» Try it
In the material below, find every line with "minus" and pull it out.

» Data section
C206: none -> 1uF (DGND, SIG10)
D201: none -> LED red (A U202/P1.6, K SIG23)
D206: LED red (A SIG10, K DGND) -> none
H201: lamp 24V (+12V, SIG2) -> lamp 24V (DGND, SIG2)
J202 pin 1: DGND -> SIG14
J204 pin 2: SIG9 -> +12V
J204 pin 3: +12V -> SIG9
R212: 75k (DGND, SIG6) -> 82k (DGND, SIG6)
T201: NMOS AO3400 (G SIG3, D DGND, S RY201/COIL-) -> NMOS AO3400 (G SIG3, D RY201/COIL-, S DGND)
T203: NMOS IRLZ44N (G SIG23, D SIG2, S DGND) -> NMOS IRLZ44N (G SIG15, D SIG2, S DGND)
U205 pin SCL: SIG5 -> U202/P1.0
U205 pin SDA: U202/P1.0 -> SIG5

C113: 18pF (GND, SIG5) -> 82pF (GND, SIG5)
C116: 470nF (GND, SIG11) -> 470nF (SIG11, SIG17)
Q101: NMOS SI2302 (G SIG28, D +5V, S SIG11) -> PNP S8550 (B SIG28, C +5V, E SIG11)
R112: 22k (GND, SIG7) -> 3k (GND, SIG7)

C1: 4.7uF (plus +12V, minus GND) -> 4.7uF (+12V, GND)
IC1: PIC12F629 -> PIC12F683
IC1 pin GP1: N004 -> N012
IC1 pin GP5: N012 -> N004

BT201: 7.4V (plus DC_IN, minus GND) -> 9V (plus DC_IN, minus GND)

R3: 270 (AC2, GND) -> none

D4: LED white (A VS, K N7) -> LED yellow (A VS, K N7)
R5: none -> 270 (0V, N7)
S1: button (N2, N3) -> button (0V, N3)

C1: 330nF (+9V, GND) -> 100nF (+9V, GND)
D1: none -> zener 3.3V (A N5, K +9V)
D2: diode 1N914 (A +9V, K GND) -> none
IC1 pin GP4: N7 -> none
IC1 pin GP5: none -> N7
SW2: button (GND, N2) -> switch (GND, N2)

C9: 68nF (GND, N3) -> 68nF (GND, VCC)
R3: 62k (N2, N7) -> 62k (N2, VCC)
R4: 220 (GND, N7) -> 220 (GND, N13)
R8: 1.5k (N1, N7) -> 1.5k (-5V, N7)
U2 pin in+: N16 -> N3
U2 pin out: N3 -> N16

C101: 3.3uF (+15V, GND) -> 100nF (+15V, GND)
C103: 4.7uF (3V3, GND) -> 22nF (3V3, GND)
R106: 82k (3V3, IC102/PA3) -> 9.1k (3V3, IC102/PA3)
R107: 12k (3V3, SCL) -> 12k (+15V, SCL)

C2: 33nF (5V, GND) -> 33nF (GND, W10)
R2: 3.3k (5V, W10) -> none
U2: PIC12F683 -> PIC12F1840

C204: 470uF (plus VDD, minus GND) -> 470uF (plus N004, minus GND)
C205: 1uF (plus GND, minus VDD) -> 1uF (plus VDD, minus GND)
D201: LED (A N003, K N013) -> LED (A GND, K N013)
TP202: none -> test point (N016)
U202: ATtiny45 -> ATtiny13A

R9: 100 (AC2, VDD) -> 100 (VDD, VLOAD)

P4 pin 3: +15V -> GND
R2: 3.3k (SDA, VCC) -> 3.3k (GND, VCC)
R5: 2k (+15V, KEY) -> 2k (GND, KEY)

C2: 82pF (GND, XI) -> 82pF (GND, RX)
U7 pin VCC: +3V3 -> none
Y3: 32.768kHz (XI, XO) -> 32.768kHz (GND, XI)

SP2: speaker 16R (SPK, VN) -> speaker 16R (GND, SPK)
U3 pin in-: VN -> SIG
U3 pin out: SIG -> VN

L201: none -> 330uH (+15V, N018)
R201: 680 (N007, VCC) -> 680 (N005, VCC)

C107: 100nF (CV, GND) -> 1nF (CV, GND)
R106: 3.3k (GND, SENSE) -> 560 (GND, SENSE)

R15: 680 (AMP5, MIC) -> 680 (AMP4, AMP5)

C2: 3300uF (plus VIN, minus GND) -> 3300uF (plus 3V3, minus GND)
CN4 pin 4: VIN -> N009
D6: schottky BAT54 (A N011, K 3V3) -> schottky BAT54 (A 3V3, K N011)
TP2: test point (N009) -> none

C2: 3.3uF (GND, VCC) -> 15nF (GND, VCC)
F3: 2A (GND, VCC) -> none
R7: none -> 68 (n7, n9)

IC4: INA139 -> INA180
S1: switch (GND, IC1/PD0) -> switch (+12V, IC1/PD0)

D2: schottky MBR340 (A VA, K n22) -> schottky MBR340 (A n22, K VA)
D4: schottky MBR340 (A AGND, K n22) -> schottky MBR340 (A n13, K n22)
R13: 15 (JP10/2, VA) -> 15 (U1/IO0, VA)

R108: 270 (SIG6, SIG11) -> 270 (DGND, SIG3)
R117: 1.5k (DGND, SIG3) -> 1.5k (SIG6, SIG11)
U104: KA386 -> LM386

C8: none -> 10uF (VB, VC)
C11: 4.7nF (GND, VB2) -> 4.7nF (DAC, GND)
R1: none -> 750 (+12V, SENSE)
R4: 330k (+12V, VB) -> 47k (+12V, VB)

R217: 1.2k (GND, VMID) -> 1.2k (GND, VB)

» Expected answer
C1: 4.7uF (plus +12V, minus GND) -> 4.7uF (+12V, GND)
BT201: 7.4V (plus DC_IN, minus GND) -> 9V (plus DC_IN, minus GND)
C204: 470uF (plus VDD, minus GND) -> 470uF (plus N004, minus GND)
C205: 1uF (plus GND, minus VDD) -> 1uF (plus VDD, minus GND)
C2: 3300uF (plus VIN, minus GND) -> 3300uF (plus 3V3, minus GND)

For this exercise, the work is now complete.